● WHAT THE TASK REQUIRES: If pictures are present, leave them out, and copy the data word for word.

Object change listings
=-=-=

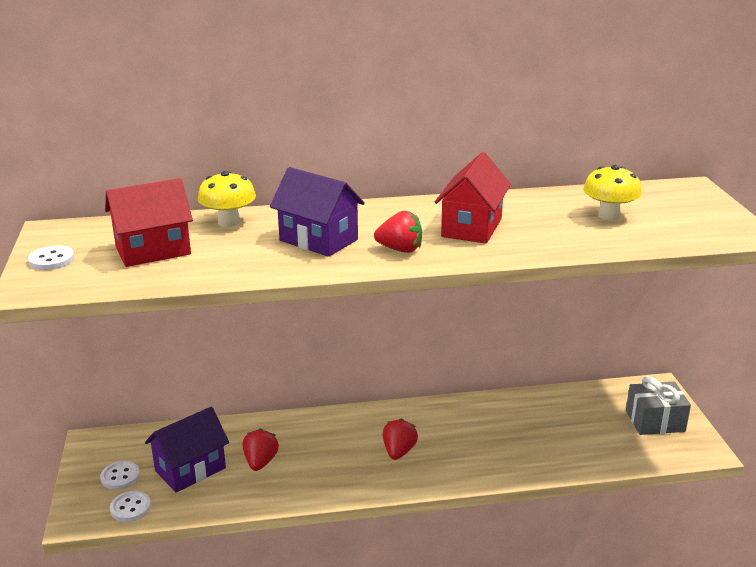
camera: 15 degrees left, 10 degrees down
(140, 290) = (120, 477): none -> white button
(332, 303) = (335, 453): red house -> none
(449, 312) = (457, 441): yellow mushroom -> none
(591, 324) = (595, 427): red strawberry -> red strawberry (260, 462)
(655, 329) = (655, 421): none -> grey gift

=-=-=

● REPLY TO THE EXERCISE:
camera: 15 degrees left, 10 degrees down
(140, 290) = (120, 477): none -> white button
(332, 303) = (335, 453): red house -> none
(449, 312) = (457, 441): yellow mushroom -> none
(591, 324) = (595, 427): red strawberry -> red strawberry (260, 462)
(655, 329) = (655, 421): none -> grey gift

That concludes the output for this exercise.